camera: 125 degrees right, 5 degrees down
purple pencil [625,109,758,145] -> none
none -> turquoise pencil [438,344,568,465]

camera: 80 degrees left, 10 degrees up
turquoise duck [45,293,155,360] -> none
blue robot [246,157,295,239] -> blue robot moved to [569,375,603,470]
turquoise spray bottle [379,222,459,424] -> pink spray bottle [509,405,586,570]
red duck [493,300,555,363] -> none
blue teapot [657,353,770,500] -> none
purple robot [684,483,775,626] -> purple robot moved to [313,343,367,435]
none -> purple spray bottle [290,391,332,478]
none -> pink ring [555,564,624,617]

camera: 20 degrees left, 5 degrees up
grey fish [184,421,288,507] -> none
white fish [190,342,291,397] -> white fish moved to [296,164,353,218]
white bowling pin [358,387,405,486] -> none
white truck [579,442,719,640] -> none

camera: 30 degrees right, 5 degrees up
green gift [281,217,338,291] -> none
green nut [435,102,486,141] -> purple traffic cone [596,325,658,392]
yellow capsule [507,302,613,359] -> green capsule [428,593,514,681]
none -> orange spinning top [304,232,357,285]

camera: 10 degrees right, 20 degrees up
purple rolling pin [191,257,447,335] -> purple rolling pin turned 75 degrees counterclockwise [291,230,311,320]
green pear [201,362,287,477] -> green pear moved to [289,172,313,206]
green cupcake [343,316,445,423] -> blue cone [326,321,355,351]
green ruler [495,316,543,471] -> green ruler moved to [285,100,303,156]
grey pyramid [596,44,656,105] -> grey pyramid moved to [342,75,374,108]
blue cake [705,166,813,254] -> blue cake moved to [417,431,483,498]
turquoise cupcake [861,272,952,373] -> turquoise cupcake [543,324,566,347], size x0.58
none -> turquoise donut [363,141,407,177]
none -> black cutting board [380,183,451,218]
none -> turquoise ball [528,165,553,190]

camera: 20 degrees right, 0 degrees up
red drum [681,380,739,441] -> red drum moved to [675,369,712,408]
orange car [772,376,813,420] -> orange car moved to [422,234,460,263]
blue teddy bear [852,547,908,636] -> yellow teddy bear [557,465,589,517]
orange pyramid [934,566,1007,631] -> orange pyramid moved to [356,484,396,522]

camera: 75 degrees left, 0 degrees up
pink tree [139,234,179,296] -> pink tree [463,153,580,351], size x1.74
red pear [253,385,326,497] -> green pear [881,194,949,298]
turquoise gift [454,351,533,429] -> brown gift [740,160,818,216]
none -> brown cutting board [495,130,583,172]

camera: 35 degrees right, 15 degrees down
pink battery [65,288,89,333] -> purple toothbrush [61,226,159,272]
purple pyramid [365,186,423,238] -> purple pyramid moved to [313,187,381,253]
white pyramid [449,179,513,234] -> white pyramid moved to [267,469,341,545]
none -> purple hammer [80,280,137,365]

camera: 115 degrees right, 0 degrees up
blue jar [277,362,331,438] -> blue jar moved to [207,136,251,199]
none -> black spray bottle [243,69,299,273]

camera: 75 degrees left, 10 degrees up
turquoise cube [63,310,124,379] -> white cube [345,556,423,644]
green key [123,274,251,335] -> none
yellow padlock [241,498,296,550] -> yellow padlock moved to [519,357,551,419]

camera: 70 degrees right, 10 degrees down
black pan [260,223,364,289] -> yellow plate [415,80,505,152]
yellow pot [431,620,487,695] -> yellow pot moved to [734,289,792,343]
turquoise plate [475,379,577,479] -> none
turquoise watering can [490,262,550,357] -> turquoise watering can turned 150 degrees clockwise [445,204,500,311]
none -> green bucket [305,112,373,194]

+---+

Assignment => Write out the material above exactly, please, from its first line up to and including the line where "blue teapot [657,353,770,500] -> none" appears, and stop there.

The answer =>
camera: 125 degrees right, 5 degrees down
purple pencil [625,109,758,145] -> none
none -> turquoise pencil [438,344,568,465]

camera: 80 degrees left, 10 degrees up
turquoise duck [45,293,155,360] -> none
blue robot [246,157,295,239] -> blue robot moved to [569,375,603,470]
turquoise spray bottle [379,222,459,424] -> pink spray bottle [509,405,586,570]
red duck [493,300,555,363] -> none
blue teapot [657,353,770,500] -> none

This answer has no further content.